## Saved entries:
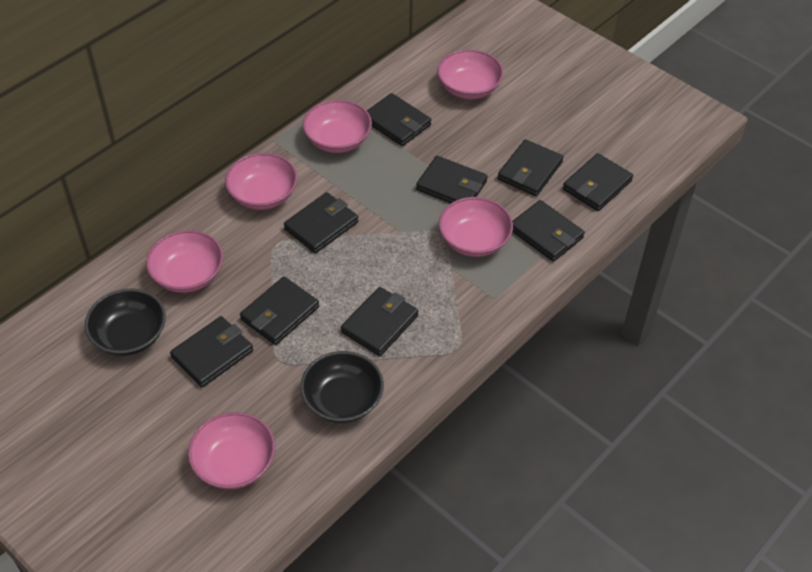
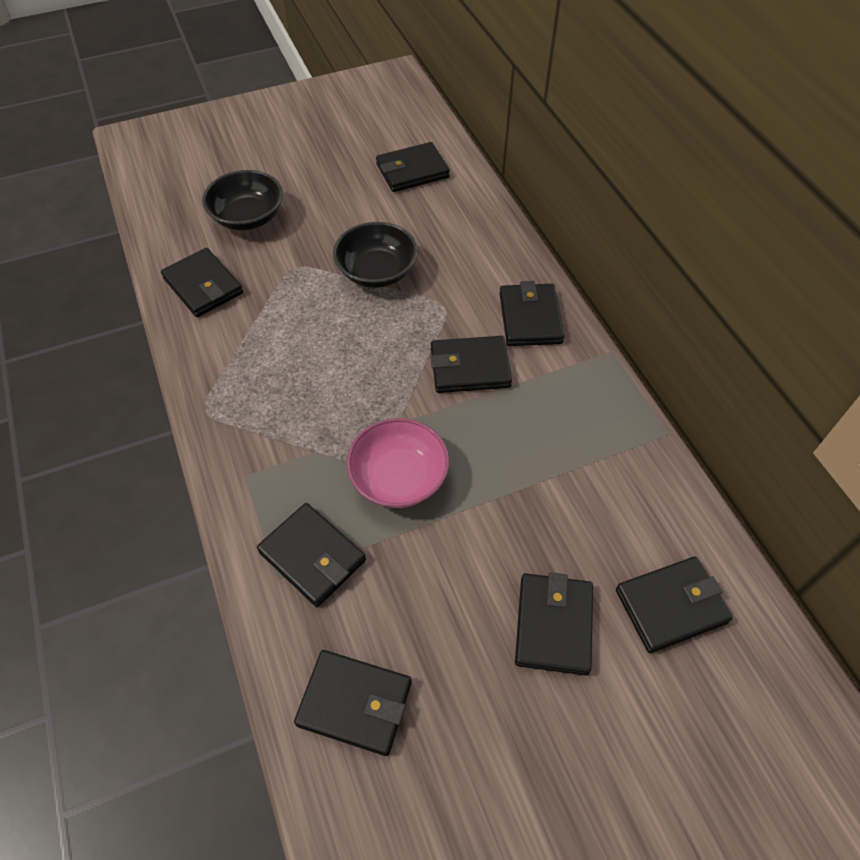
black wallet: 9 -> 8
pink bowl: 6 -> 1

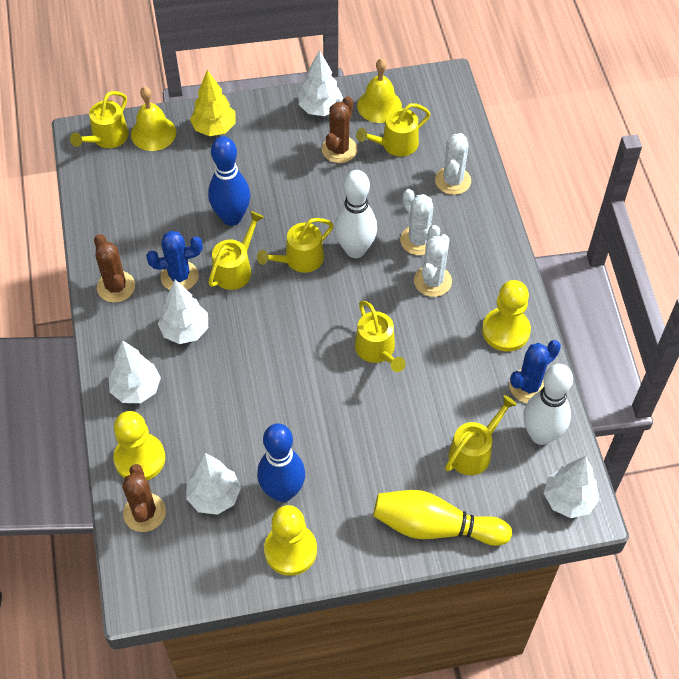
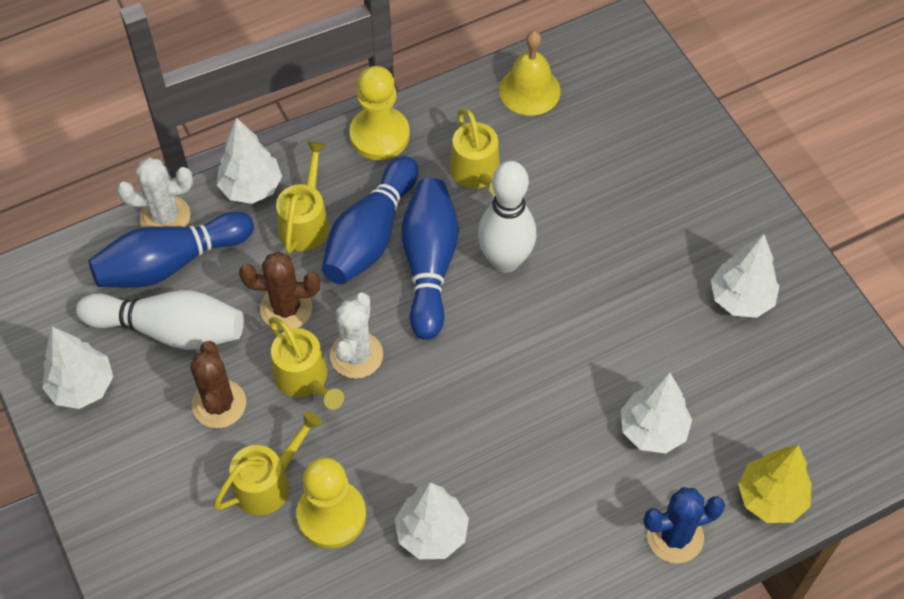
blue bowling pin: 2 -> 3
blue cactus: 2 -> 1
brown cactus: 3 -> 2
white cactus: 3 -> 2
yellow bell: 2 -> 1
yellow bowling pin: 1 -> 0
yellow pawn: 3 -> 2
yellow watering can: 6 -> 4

## ASSIGNMENT:
Your answer should be the lines from the one containing "blue cactus: 2 -> 1" to the end of the entries above, restated exactly and alone.

## YOUR RESPONSE:
blue cactus: 2 -> 1
brown cactus: 3 -> 2
white cactus: 3 -> 2
yellow bell: 2 -> 1
yellow bowling pin: 1 -> 0
yellow pawn: 3 -> 2
yellow watering can: 6 -> 4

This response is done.